**Task objective**
What you write must be the lines from the one holding "red wallet: 3 -> 2" through the final line of the records below, reproduced exactly, minus the pictures.

Counting task data:
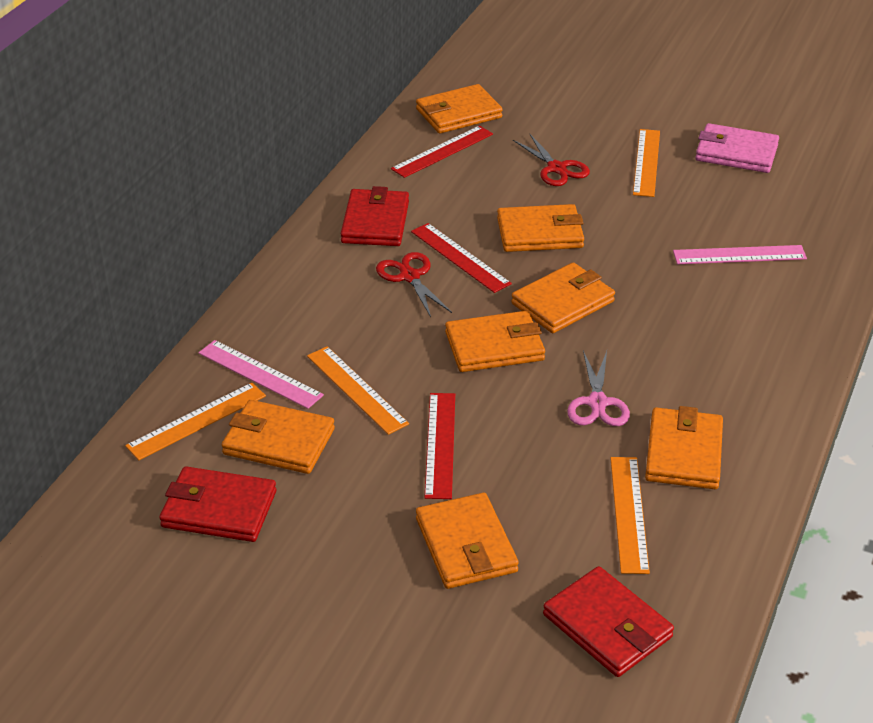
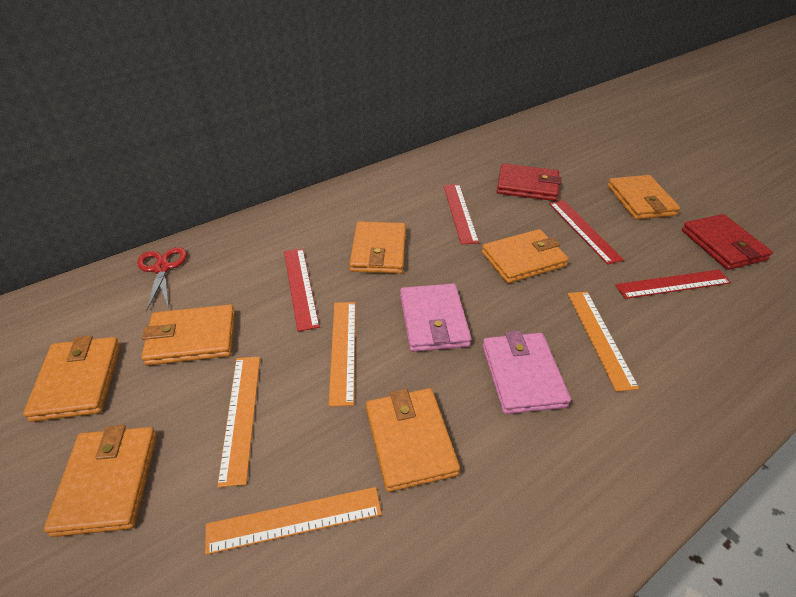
pink ruler: 2 -> 0
pink scissors: 1 -> 0
pink wallet: 1 -> 2
red ruler: 3 -> 4
red scissors: 2 -> 1
red wallet: 3 -> 2

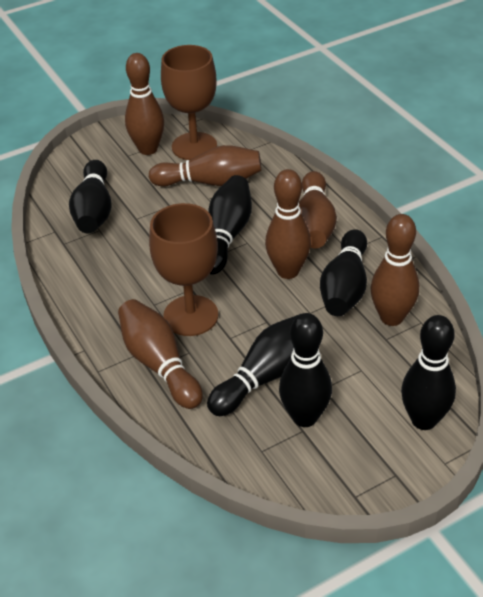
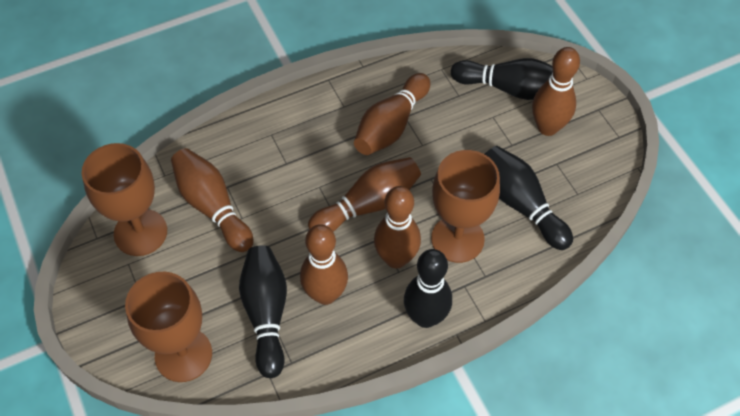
black bowling pin: 6 -> 4
brown goblet: 2 -> 3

**Your response**
red wallet: 3 -> 2

black bowling pin: 6 -> 4
brown goblet: 2 -> 3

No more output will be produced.